Records to use:
+===+
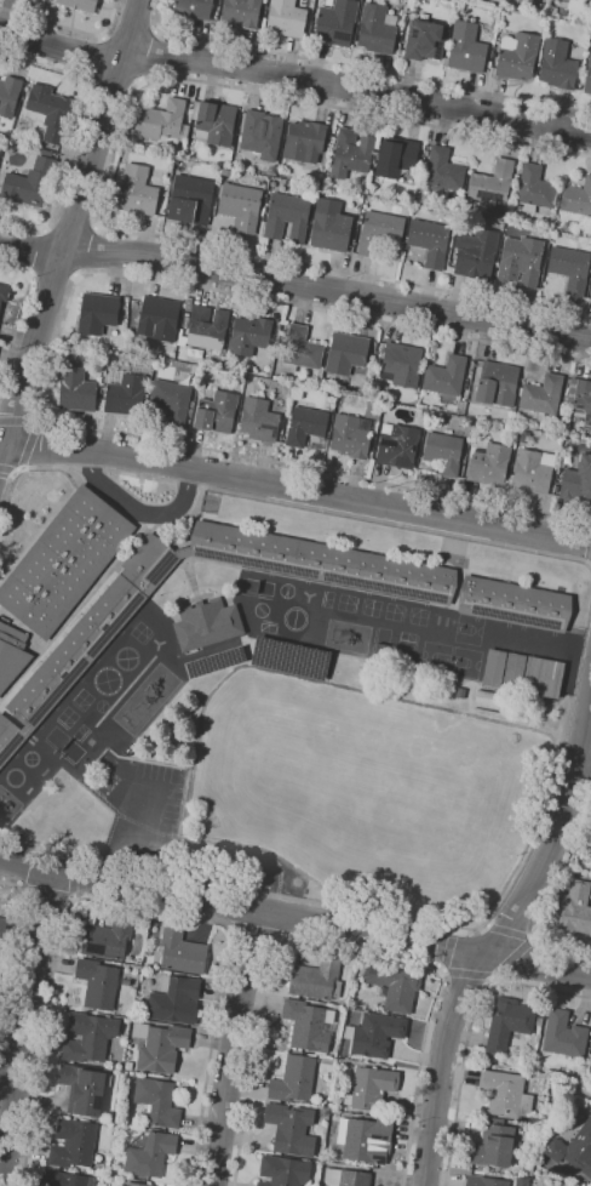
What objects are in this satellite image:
building: (46, 0)
building: (328, 3)
building: (81, 4)
building: (193, 8)
building: (241, 13)
building: (285, 18)
building: (336, 23)
road: (134, 26)
road: (69, 28)
building: (375, 30)
building: (424, 40)
building: (465, 48)
road: (156, 56)
road: (96, 57)
building: (517, 57)
building: (557, 65)
road: (359, 67)
building: (0, 74)
road: (295, 76)
building: (587, 76)
building: (9, 95)
building: (50, 111)
building: (217, 122)
building: (164, 123)
road: (75, 131)
building: (261, 133)
building: (304, 140)
building: (350, 152)
building: (395, 157)
road: (108, 173)
building: (440, 173)
building: (30, 181)
building: (491, 183)
building: (321, 187)
building: (534, 189)
building: (138, 190)
building: (578, 198)
building: (192, 200)
building: (241, 206)
building: (287, 216)
road: (71, 224)
building: (331, 225)
building: (379, 230)
building: (429, 241)
road: (89, 250)
road: (35, 252)
building: (476, 258)
building: (519, 261)
building: (569, 269)
road: (295, 282)
building: (590, 292)
building: (4, 293)
building: (590, 297)
building: (590, 300)
road: (21, 312)
building: (98, 312)
building: (159, 317)
building: (207, 325)
building: (250, 334)
building: (182, 340)
building: (301, 350)
building: (347, 353)
building: (402, 364)
road: (48, 370)
building: (446, 376)
building: (498, 384)
building: (77, 388)
building: (126, 394)
building: (543, 395)
building: (173, 399)
building: (582, 399)
building: (217, 412)
building: (260, 419)
road: (18, 421)
building: (306, 425)
building: (351, 435)
building: (526, 435)
road: (26, 446)
building: (399, 446)
building: (444, 452)
building: (490, 464)
road: (23, 468)
road: (85, 468)
road: (8, 469)
building: (533, 470)
road: (139, 474)
building: (578, 481)
road: (187, 483)
road: (296, 489)
road: (137, 509)
road: (395, 523)
building: (64, 561)
building: (323, 562)
park: (256, 586)
flagpole: (158, 594)
building: (515, 603)
building: (207, 623)
park: (421, 625)
park: (468, 629)
building: (88, 638)
building: (12, 654)
building: (288, 657)
park: (436, 657)
building: (214, 662)
park: (463, 662)
building: (492, 668)
building: (512, 671)
building: (544, 676)
park: (64, 744)
park: (227, 757)
road: (584, 758)
park: (286, 766)
park: (221, 794)
parking lot: (138, 795)
park: (277, 805)
park: (386, 810)
road: (141, 814)
road: (193, 852)
road: (132, 868)
road: (71, 875)
road: (516, 880)
road: (504, 887)
road: (49, 891)
road: (550, 893)
road: (72, 896)
road: (136, 909)
building: (575, 910)
road: (296, 917)
road: (509, 931)
building: (3, 933)
building: (109, 937)
road: (502, 938)
road: (532, 938)
road: (345, 947)
road: (17, 949)
road: (449, 949)
building: (182, 951)
road: (511, 956)
road: (441, 970)
road: (468, 972)
building: (318, 977)
road: (494, 977)
building: (98, 982)
building: (395, 985)
building: (1, 993)
building: (175, 999)
building: (539, 1021)
building: (509, 1022)
building: (309, 1025)
road: (25, 1028)
road: (470, 1032)
building: (378, 1034)
building: (565, 1035)
building: (89, 1036)
building: (160, 1046)
road: (233, 1047)
building: (128, 1065)
building: (590, 1067)
road: (9, 1068)
building: (294, 1079)
building: (371, 1087)
building: (83, 1089)
building: (507, 1094)
building: (158, 1102)
building: (292, 1128)
building: (366, 1139)
building: (74, 1143)
building: (493, 1145)
building: (574, 1149)
building: (150, 1153)
building: (284, 1171)
building: (347, 1177)
building: (68, 1179)
building: (484, 1181)
building: (138, 1184)
building: (586, 1185)

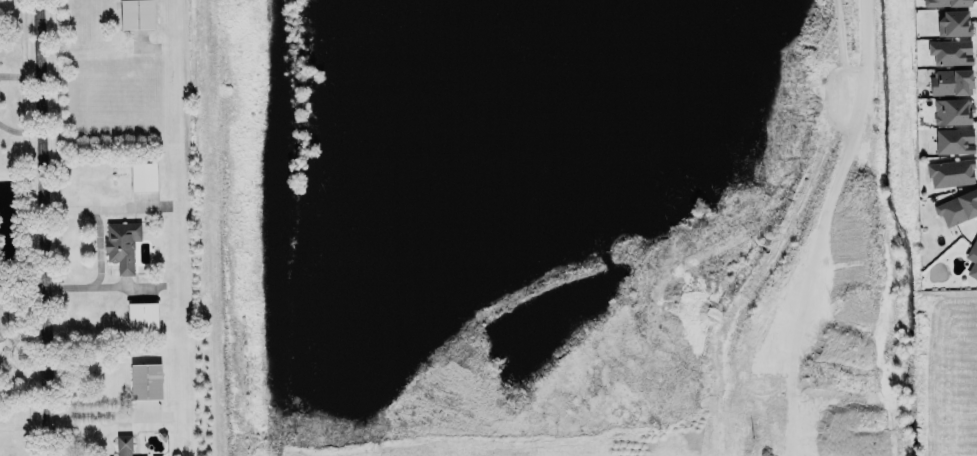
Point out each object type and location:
building: (945, 2)
building: (136, 14)
building: (953, 23)
building: (950, 52)
road: (20, 74)
building: (951, 81)
building: (951, 111)
road: (20, 132)
building: (953, 140)
building: (950, 172)
building: (143, 175)
building: (958, 207)
road: (96, 225)
road: (44, 228)
airport taxiway: (173, 228)
building: (121, 244)
building: (972, 258)
road: (96, 285)
building: (142, 316)
building: (145, 380)
road: (104, 411)
road: (24, 420)
building: (123, 445)

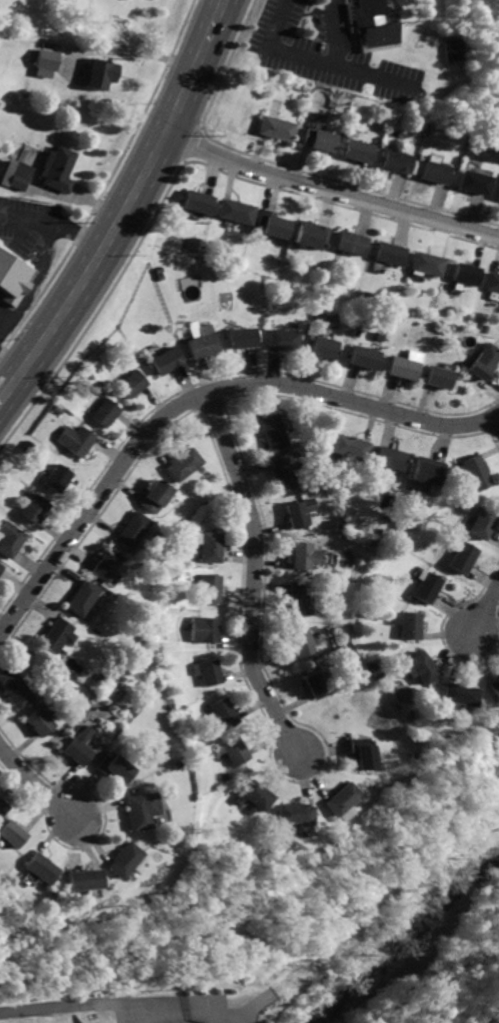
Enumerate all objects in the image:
building: (368, 23)
building: (448, 48)
road: (121, 53)
building: (46, 59)
road: (313, 59)
road: (227, 63)
building: (101, 72)
road: (375, 77)
road: (146, 103)
road: (200, 127)
building: (279, 129)
building: (321, 140)
road: (189, 142)
building: (360, 151)
road: (183, 159)
building: (399, 161)
building: (60, 170)
building: (435, 171)
building: (20, 174)
building: (472, 182)
road: (346, 184)
road: (330, 191)
building: (497, 193)
road: (76, 199)
building: (198, 202)
road: (341, 204)
road: (125, 211)
building: (237, 211)
road: (55, 222)
building: (272, 222)
building: (313, 235)
building: (352, 243)
building: (390, 253)
building: (427, 263)
building: (465, 273)
building: (12, 278)
road: (37, 279)
building: (492, 281)
building: (246, 337)
building: (285, 339)
building: (204, 345)
building: (327, 347)
building: (365, 357)
road: (12, 360)
building: (169, 360)
building: (482, 362)
building: (404, 366)
building: (437, 377)
building: (132, 383)
road: (197, 399)
building: (106, 411)
road: (496, 421)
building: (276, 432)
building: (74, 440)
building: (351, 447)
building: (389, 459)
building: (183, 464)
building: (475, 472)
building: (286, 473)
building: (427, 474)
building: (56, 479)
building: (154, 498)
building: (36, 509)
building: (303, 512)
building: (484, 523)
building: (132, 531)
building: (12, 540)
building: (212, 548)
building: (308, 556)
building: (462, 557)
building: (1, 564)
building: (106, 566)
building: (1, 568)
road: (255, 576)
building: (429, 587)
building: (210, 588)
building: (82, 599)
building: (301, 599)
road: (487, 613)
building: (410, 624)
building: (205, 631)
building: (57, 637)
building: (305, 642)
building: (423, 668)
building: (207, 672)
building: (320, 685)
building: (16, 687)
building: (494, 687)
building: (464, 694)
building: (223, 712)
building: (42, 721)
building: (80, 748)
building: (235, 752)
building: (364, 753)
building: (119, 769)
road: (36, 785)
building: (255, 795)
building: (341, 800)
building: (2, 807)
building: (142, 811)
building: (294, 814)
building: (12, 834)
building: (124, 860)
building: (41, 869)
building: (83, 880)
road: (94, 1005)
road: (251, 1007)
road: (210, 1012)
road: (233, 1022)

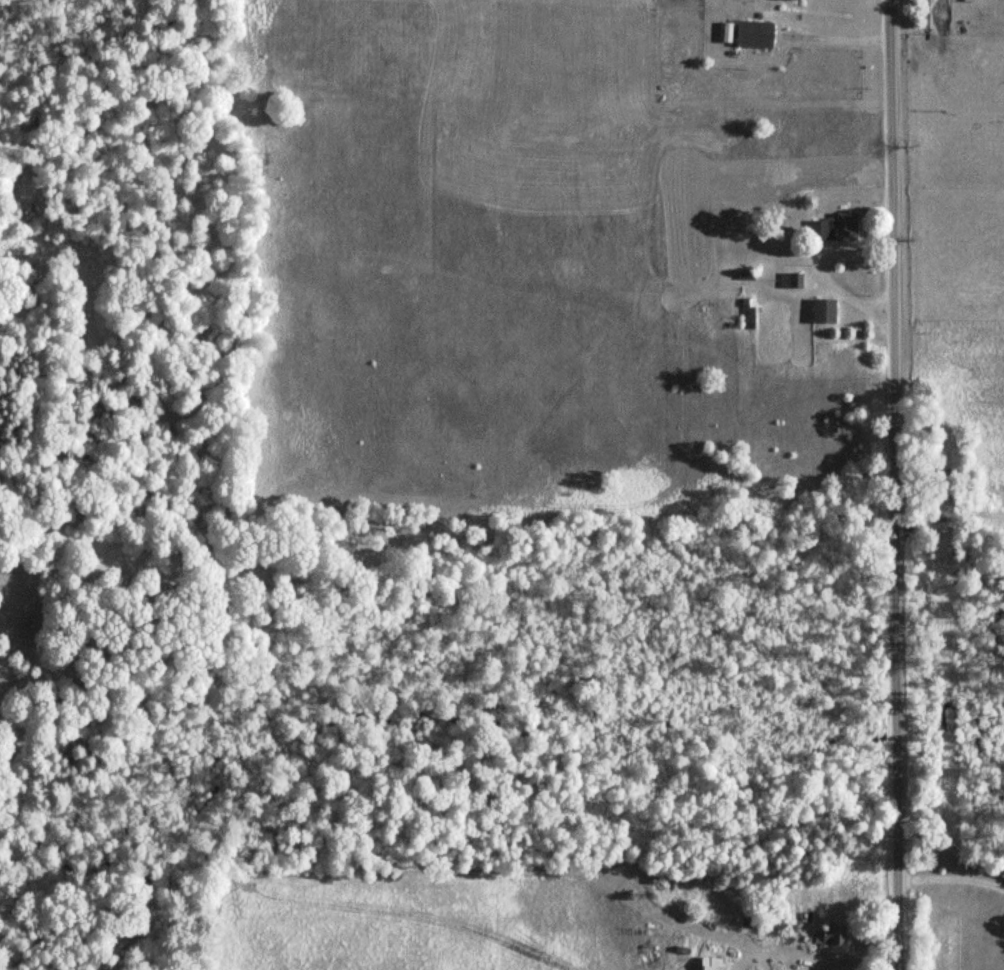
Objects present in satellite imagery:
building: (758, 33)
building: (836, 227)
building: (827, 311)
road: (892, 484)
road: (951, 876)
building: (836, 934)
building: (713, 963)

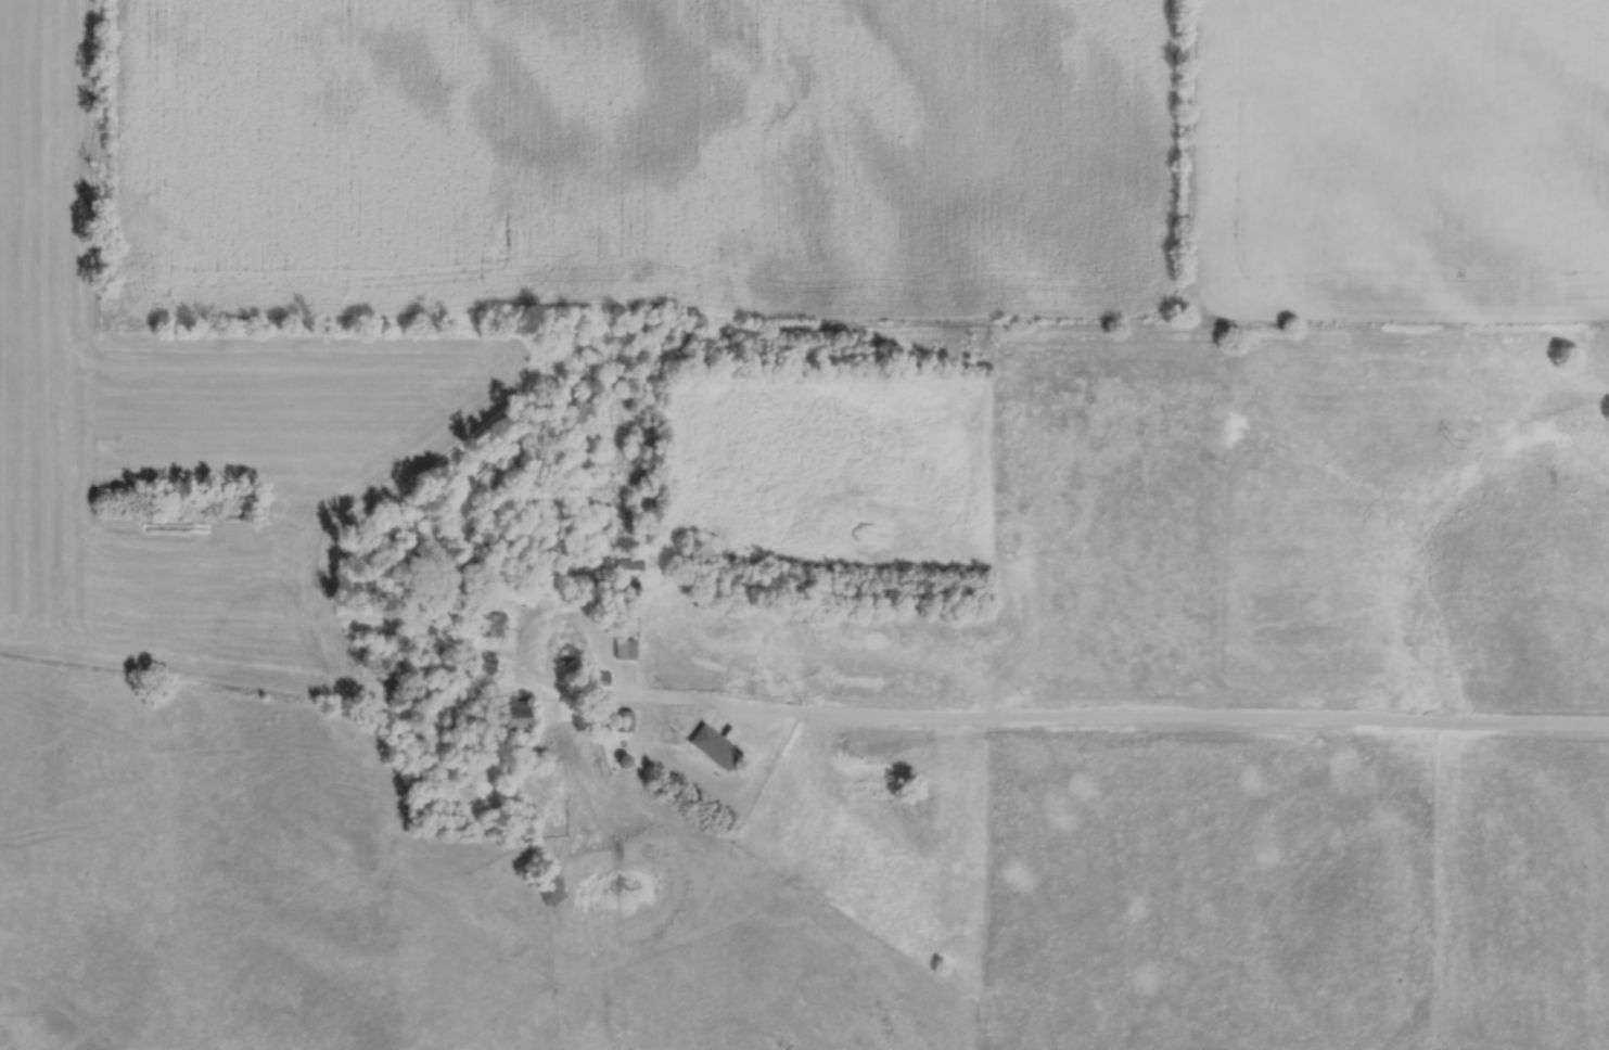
+===+
Instructions for the task: Retype every entry exactly, but keep the pictures out of your copy.

Answer area:
What objects are in this satellite image:
building: (46, 0)
building: (328, 3)
building: (81, 4)
building: (193, 8)
building: (241, 13)
building: (285, 18)
building: (336, 23)
road: (134, 26)
road: (69, 28)
building: (375, 30)
building: (424, 40)
building: (465, 48)
road: (156, 56)
road: (96, 57)
building: (517, 57)
building: (557, 65)
road: (359, 67)
building: (0, 74)
road: (295, 76)
building: (587, 76)
building: (9, 95)
building: (50, 111)
building: (217, 122)
building: (164, 123)
road: (75, 131)
building: (261, 133)
building: (304, 140)
building: (350, 152)
building: (395, 157)
road: (108, 173)
building: (440, 173)
building: (30, 181)
building: (491, 183)
building: (321, 187)
building: (534, 189)
building: (138, 190)
building: (578, 198)
building: (192, 200)
building: (241, 206)
building: (287, 216)
road: (71, 224)
building: (331, 225)
building: (379, 230)
building: (429, 241)
road: (89, 250)
road: (35, 252)
building: (476, 258)
building: (519, 261)
building: (569, 269)
road: (295, 282)
building: (590, 292)
building: (4, 293)
building: (590, 297)
building: (590, 300)
road: (21, 312)
building: (98, 312)
building: (159, 317)
building: (207, 325)
building: (250, 334)
building: (182, 340)
building: (301, 350)
building: (347, 353)
building: (402, 364)
road: (48, 370)
building: (446, 376)
building: (498, 384)
building: (77, 388)
building: (126, 394)
building: (543, 395)
building: (173, 399)
building: (582, 399)
building: (217, 412)
building: (260, 419)
road: (18, 421)
building: (306, 425)
building: (351, 435)
building: (526, 435)
road: (26, 446)
building: (399, 446)
building: (444, 452)
building: (490, 464)
road: (23, 468)
road: (85, 468)
road: (8, 469)
building: (533, 470)
road: (139, 474)
building: (578, 481)
road: (187, 483)
road: (296, 489)
road: (137, 509)
road: (395, 523)
building: (64, 561)
building: (323, 562)
park: (256, 586)
flagpole: (158, 594)
building: (515, 603)
building: (207, 623)
park: (421, 625)
park: (468, 629)
building: (88, 638)
building: (12, 654)
building: (288, 657)
park: (436, 657)
building: (214, 662)
park: (463, 662)
building: (492, 668)
building: (512, 671)
building: (544, 676)
park: (64, 744)
park: (227, 757)
road: (584, 758)
park: (286, 766)
park: (221, 794)
parking lot: (138, 795)
park: (277, 805)
park: (386, 810)
road: (141, 814)
road: (193, 852)
road: (132, 868)
road: (71, 875)
road: (516, 880)
road: (504, 887)
road: (49, 891)
road: (550, 893)
road: (72, 896)
road: (136, 909)
building: (575, 910)
road: (296, 917)
road: (509, 931)
building: (3, 933)
building: (109, 937)
road: (502, 938)
road: (532, 938)
road: (345, 947)
road: (17, 949)
road: (449, 949)
building: (182, 951)
road: (511, 956)
road: (441, 970)
road: (468, 972)
building: (318, 977)
road: (494, 977)
building: (98, 982)
building: (395, 985)
building: (1, 993)
building: (175, 999)
building: (539, 1021)
building: (509, 1022)
building: (309, 1025)
road: (25, 1028)
road: (470, 1032)
building: (378, 1034)
building: (565, 1035)
building: (89, 1036)
building: (160, 1046)
road: (233, 1047)
building: (128, 1065)
building: (590, 1067)
road: (9, 1068)
building: (294, 1079)
building: (371, 1087)
building: (83, 1089)
building: (507, 1094)
building: (158, 1102)
building: (292, 1128)
building: (366, 1139)
building: (74, 1143)
building: (493, 1145)
building: (574, 1149)
building: (150, 1153)
building: (284, 1171)
building: (347, 1177)
building: (68, 1179)
building: (484, 1181)
building: (138, 1184)
building: (586, 1185)

Point out each object type and location:
building: (945, 2)
building: (136, 14)
building: (953, 23)
building: (950, 52)
road: (20, 74)
building: (951, 81)
building: (951, 111)
road: (20, 132)
building: (953, 140)
building: (950, 172)
building: (143, 175)
building: (958, 207)
road: (96, 225)
road: (44, 228)
airport taxiway: (173, 228)
building: (121, 244)
building: (972, 258)
road: (96, 285)
building: (142, 316)
building: (145, 380)
road: (104, 411)
road: (24, 420)
building: (123, 445)

Enumerate all objects in the image:
building: (368, 23)
building: (448, 48)
road: (121, 53)
building: (46, 59)
road: (313, 59)
road: (227, 63)
building: (101, 72)
road: (375, 77)
road: (146, 103)
road: (200, 127)
building: (279, 129)
building: (321, 140)
road: (189, 142)
building: (360, 151)
road: (183, 159)
building: (399, 161)
building: (60, 170)
building: (435, 171)
building: (20, 174)
building: (472, 182)
road: (346, 184)
road: (330, 191)
building: (497, 193)
road: (76, 199)
building: (198, 202)
road: (341, 204)
road: (125, 211)
building: (237, 211)
road: (55, 222)
building: (272, 222)
building: (313, 235)
building: (352, 243)
building: (390, 253)
building: (427, 263)
building: (465, 273)
building: (12, 278)
road: (37, 279)
building: (492, 281)
building: (246, 337)
building: (285, 339)
building: (204, 345)
building: (327, 347)
building: (365, 357)
road: (12, 360)
building: (169, 360)
building: (482, 362)
building: (404, 366)
building: (437, 377)
building: (132, 383)
road: (197, 399)
building: (106, 411)
road: (496, 421)
building: (276, 432)
building: (74, 440)
building: (351, 447)
building: (389, 459)
building: (183, 464)
building: (475, 472)
building: (286, 473)
building: (427, 474)
building: (56, 479)
building: (154, 498)
building: (36, 509)
building: (303, 512)
building: (484, 523)
building: (132, 531)
building: (12, 540)
building: (212, 548)
building: (308, 556)
building: (462, 557)
building: (1, 564)
building: (106, 566)
building: (1, 568)
road: (255, 576)
building: (429, 587)
building: (210, 588)
building: (82, 599)
building: (301, 599)
road: (487, 613)
building: (410, 624)
building: (205, 631)
building: (57, 637)
building: (305, 642)
building: (423, 668)
building: (207, 672)
building: (320, 685)
building: (16, 687)
building: (494, 687)
building: (464, 694)
building: (223, 712)
building: (42, 721)
building: (80, 748)
building: (235, 752)
building: (364, 753)
building: (119, 769)
road: (36, 785)
building: (255, 795)
building: (341, 800)
building: (2, 807)
building: (142, 811)
building: (294, 814)
building: (12, 834)
building: (124, 860)
building: (41, 869)
building: (83, 880)
road: (94, 1005)
road: (251, 1007)
road: (210, 1012)
road: (233, 1022)

Objects present in satellite imagery:
building: (758, 33)
building: (836, 227)
building: (827, 311)
road: (892, 484)
road: (951, 876)
building: (836, 934)
building: (713, 963)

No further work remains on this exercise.